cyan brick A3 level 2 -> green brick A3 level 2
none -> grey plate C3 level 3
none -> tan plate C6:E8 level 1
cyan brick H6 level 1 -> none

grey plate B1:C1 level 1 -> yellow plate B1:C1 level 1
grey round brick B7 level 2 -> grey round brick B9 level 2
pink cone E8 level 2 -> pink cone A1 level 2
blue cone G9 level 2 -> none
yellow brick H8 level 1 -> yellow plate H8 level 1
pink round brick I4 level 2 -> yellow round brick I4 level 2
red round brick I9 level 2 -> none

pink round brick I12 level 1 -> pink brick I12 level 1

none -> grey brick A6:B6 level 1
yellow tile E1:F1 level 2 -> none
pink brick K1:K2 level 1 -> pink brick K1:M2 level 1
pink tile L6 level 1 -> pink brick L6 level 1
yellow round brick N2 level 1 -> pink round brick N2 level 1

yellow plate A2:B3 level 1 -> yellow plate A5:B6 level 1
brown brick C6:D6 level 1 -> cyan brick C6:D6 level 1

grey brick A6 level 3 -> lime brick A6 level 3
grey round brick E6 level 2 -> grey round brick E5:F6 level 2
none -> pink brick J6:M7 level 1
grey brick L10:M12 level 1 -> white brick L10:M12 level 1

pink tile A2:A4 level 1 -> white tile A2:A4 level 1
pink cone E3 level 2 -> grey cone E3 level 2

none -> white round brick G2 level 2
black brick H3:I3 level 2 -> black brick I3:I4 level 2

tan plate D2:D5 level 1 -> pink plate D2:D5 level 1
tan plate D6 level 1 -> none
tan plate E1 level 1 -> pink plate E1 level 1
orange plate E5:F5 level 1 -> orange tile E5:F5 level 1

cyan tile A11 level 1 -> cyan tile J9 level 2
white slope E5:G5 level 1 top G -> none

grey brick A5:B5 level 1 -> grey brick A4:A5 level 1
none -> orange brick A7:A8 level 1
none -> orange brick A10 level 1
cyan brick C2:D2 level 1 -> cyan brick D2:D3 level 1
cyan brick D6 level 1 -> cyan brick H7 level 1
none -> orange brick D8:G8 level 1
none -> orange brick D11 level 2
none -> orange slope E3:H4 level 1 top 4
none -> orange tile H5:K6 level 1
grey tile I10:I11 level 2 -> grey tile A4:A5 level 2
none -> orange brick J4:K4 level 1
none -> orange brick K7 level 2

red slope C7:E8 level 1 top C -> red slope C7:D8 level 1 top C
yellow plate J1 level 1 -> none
——————————
Action item:
Above are the entries. Output exactly the lines beginning with the line that has "grey brick A6 level" and ending with the line that has "pink tile A2:A4".

Solved problem:
grey brick A6 level 3 -> lime brick A6 level 3
grey round brick E6 level 2 -> grey round brick E5:F6 level 2
none -> pink brick J6:M7 level 1
grey brick L10:M12 level 1 -> white brick L10:M12 level 1

pink tile A2:A4 level 1 -> white tile A2:A4 level 1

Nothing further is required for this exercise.